Only one portion of the data is to be written out: from the line bearing "SOIL pin AO: D6 -> D2" through the line bearing "FAN1: D4184 -> AOD4184". Write it exactly as it appears.

Detected change data
§

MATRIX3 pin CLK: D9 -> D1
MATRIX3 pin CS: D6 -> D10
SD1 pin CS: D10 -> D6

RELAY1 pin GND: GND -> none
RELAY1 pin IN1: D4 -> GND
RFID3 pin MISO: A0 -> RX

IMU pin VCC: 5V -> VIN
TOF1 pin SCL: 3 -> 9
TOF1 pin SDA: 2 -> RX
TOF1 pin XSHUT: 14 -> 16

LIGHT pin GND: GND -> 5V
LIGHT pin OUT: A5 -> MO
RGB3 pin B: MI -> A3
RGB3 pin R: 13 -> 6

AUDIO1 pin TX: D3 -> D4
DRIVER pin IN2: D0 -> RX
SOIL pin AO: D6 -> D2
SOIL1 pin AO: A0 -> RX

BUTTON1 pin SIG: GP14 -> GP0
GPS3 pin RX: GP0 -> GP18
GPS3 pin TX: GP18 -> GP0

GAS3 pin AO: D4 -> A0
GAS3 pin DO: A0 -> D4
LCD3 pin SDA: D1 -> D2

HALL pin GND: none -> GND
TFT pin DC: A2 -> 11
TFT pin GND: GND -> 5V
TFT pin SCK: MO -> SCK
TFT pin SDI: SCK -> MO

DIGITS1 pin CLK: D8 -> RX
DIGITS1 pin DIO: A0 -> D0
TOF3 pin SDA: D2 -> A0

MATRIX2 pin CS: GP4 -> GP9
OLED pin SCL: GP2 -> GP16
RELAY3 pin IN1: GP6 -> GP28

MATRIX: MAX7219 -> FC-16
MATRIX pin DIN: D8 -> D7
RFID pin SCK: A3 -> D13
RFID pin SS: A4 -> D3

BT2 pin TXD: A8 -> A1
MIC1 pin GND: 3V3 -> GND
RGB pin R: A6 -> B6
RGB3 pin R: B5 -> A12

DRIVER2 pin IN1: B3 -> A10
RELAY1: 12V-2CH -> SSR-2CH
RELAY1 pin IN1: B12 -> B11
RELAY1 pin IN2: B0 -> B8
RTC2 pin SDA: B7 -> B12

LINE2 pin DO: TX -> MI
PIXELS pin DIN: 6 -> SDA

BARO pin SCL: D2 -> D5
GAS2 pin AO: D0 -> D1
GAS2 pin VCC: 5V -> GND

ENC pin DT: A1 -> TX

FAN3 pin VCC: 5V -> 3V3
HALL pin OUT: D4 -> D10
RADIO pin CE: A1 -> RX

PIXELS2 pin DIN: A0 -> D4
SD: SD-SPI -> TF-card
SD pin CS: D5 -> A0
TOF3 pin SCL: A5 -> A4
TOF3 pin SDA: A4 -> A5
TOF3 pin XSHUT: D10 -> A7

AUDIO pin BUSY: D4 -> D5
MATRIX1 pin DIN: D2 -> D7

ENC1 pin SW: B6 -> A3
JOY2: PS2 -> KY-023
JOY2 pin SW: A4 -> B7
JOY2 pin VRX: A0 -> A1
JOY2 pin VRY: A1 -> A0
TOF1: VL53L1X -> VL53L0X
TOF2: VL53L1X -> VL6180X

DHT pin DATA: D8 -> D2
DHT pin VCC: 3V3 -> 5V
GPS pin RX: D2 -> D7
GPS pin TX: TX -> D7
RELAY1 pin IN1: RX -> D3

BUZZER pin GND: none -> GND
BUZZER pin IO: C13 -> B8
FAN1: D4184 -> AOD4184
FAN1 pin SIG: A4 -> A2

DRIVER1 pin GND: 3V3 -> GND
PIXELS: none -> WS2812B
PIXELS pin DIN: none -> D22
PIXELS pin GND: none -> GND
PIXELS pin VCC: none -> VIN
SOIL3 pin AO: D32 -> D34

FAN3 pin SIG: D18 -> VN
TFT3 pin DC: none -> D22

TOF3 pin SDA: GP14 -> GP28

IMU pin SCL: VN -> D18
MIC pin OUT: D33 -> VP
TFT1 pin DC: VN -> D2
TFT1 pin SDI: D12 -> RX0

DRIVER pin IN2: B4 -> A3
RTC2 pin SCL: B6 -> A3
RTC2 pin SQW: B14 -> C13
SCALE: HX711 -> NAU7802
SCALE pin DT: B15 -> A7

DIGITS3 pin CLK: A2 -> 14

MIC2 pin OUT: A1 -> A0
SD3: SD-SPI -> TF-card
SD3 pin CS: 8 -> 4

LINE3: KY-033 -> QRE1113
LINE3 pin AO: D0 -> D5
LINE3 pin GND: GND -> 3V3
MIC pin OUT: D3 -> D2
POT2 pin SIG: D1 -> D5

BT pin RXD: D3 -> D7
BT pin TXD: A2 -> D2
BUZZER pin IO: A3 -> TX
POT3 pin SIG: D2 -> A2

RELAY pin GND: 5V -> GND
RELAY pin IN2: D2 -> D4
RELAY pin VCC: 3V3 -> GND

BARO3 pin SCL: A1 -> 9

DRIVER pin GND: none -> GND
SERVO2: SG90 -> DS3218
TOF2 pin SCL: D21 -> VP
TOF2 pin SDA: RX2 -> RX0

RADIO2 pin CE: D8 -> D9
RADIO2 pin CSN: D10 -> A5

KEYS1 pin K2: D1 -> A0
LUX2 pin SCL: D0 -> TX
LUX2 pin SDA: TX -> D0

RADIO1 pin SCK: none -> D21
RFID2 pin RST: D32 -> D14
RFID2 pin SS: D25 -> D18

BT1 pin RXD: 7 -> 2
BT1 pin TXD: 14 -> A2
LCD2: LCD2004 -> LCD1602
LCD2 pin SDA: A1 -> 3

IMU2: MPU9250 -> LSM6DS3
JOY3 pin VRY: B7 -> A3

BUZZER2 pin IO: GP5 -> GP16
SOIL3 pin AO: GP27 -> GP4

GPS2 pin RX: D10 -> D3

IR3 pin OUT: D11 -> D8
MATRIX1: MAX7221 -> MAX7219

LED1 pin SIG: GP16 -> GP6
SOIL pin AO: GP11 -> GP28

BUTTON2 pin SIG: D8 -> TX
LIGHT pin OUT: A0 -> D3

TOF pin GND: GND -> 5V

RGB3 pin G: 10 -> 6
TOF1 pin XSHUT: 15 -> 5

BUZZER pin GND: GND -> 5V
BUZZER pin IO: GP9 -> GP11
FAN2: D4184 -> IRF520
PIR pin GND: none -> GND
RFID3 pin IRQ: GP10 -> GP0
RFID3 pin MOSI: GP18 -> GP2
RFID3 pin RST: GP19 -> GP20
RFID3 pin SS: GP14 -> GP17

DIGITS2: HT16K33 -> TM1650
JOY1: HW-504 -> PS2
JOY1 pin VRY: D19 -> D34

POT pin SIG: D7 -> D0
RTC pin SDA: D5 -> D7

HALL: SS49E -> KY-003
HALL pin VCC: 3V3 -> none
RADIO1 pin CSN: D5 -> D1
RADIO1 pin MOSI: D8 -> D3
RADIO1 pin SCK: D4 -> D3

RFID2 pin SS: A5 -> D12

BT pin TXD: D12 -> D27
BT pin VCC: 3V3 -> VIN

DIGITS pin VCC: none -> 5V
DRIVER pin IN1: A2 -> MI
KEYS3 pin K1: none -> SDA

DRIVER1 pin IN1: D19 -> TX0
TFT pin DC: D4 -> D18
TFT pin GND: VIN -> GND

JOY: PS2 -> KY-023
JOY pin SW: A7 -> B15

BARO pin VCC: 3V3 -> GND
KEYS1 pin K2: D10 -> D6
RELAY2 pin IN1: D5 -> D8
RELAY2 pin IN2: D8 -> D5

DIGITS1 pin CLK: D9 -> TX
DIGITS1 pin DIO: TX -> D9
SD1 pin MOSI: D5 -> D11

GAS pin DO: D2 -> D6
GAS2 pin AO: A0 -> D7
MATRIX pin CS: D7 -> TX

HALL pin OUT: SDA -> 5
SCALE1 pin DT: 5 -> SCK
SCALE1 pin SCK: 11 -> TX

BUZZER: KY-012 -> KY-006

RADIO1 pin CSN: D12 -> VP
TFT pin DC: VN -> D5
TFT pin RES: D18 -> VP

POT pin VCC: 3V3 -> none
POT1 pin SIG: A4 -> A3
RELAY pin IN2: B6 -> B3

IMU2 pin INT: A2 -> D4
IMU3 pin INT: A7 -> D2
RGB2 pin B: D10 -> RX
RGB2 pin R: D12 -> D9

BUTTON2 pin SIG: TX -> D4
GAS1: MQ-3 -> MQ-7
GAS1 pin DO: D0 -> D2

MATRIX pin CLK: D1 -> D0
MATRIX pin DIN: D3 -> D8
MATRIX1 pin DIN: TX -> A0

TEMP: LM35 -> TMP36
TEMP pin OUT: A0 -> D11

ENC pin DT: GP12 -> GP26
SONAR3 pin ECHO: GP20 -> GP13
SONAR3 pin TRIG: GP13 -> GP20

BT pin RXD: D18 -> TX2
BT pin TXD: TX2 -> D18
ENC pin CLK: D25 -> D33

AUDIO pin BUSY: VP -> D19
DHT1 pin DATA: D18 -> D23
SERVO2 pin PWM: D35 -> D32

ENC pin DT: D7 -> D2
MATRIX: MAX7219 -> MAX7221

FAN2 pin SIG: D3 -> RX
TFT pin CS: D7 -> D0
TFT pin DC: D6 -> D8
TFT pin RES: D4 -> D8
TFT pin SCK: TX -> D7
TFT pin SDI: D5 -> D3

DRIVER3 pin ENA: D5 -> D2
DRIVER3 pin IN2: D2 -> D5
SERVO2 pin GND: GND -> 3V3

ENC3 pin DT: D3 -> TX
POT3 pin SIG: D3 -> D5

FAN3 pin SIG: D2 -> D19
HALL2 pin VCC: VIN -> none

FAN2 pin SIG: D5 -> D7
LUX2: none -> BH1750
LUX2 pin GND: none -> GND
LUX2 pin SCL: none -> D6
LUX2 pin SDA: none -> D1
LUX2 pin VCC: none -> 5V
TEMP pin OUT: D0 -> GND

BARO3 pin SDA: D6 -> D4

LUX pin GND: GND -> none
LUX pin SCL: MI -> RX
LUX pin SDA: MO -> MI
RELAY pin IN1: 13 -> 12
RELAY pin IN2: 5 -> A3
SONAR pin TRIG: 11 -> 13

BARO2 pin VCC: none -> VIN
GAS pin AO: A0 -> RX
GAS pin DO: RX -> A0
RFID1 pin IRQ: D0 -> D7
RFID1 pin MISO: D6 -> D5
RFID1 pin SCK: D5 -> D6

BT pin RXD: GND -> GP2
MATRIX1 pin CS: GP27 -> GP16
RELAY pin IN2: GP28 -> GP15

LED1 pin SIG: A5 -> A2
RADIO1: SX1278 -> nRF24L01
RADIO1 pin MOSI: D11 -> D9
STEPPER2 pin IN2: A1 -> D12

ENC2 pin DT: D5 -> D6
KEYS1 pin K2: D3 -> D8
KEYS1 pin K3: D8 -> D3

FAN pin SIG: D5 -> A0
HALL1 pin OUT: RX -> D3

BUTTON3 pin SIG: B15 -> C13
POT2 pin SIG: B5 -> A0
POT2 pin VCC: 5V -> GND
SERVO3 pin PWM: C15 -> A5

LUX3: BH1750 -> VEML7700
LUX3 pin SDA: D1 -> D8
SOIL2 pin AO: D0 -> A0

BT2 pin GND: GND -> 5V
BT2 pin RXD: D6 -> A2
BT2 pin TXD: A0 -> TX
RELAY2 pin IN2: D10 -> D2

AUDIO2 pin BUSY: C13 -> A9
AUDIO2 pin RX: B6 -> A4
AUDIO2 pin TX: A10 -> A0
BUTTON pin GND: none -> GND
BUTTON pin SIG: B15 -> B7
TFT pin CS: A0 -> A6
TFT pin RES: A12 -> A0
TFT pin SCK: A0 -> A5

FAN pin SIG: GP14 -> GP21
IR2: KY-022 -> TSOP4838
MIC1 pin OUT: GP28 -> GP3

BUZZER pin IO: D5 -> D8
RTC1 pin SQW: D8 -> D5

§

### Response for this exercise
SOIL pin AO: D6 -> D2
SOIL1 pin AO: A0 -> RX

BUTTON1 pin SIG: GP14 -> GP0
GPS3 pin RX: GP0 -> GP18
GPS3 pin TX: GP18 -> GP0

GAS3 pin AO: D4 -> A0
GAS3 pin DO: A0 -> D4
LCD3 pin SDA: D1 -> D2

HALL pin GND: none -> GND
TFT pin DC: A2 -> 11
TFT pin GND: GND -> 5V
TFT pin SCK: MO -> SCK
TFT pin SDI: SCK -> MO

DIGITS1 pin CLK: D8 -> RX
DIGITS1 pin DIO: A0 -> D0
TOF3 pin SDA: D2 -> A0

MATRIX2 pin CS: GP4 -> GP9
OLED pin SCL: GP2 -> GP16
RELAY3 pin IN1: GP6 -> GP28

MATRIX: MAX7219 -> FC-16
MATRIX pin DIN: D8 -> D7
RFID pin SCK: A3 -> D13
RFID pin SS: A4 -> D3

BT2 pin TXD: A8 -> A1
MIC1 pin GND: 3V3 -> GND
RGB pin R: A6 -> B6
RGB3 pin R: B5 -> A12

DRIVER2 pin IN1: B3 -> A10
RELAY1: 12V-2CH -> SSR-2CH
RELAY1 pin IN1: B12 -> B11
RELAY1 pin IN2: B0 -> B8
RTC2 pin SDA: B7 -> B12

LINE2 pin DO: TX -> MI
PIXELS pin DIN: 6 -> SDA

BARO pin SCL: D2 -> D5
GAS2 pin AO: D0 -> D1
GAS2 pin VCC: 5V -> GND

ENC pin DT: A1 -> TX

FAN3 pin VCC: 5V -> 3V3
HALL pin OUT: D4 -> D10
RADIO pin CE: A1 -> RX

PIXELS2 pin DIN: A0 -> D4
SD: SD-SPI -> TF-card
SD pin CS: D5 -> A0
TOF3 pin SCL: A5 -> A4
TOF3 pin SDA: A4 -> A5
TOF3 pin XSHUT: D10 -> A7

AUDIO pin BUSY: D4 -> D5
MATRIX1 pin DIN: D2 -> D7

ENC1 pin SW: B6 -> A3
JOY2: PS2 -> KY-023
JOY2 pin SW: A4 -> B7
JOY2 pin VRX: A0 -> A1
JOY2 pin VRY: A1 -> A0
TOF1: VL53L1X -> VL53L0X
TOF2: VL53L1X -> VL6180X

DHT pin DATA: D8 -> D2
DHT pin VCC: 3V3 -> 5V
GPS pin RX: D2 -> D7
GPS pin TX: TX -> D7
RELAY1 pin IN1: RX -> D3

BUZZER pin GND: none -> GND
BUZZER pin IO: C13 -> B8
FAN1: D4184 -> AOD4184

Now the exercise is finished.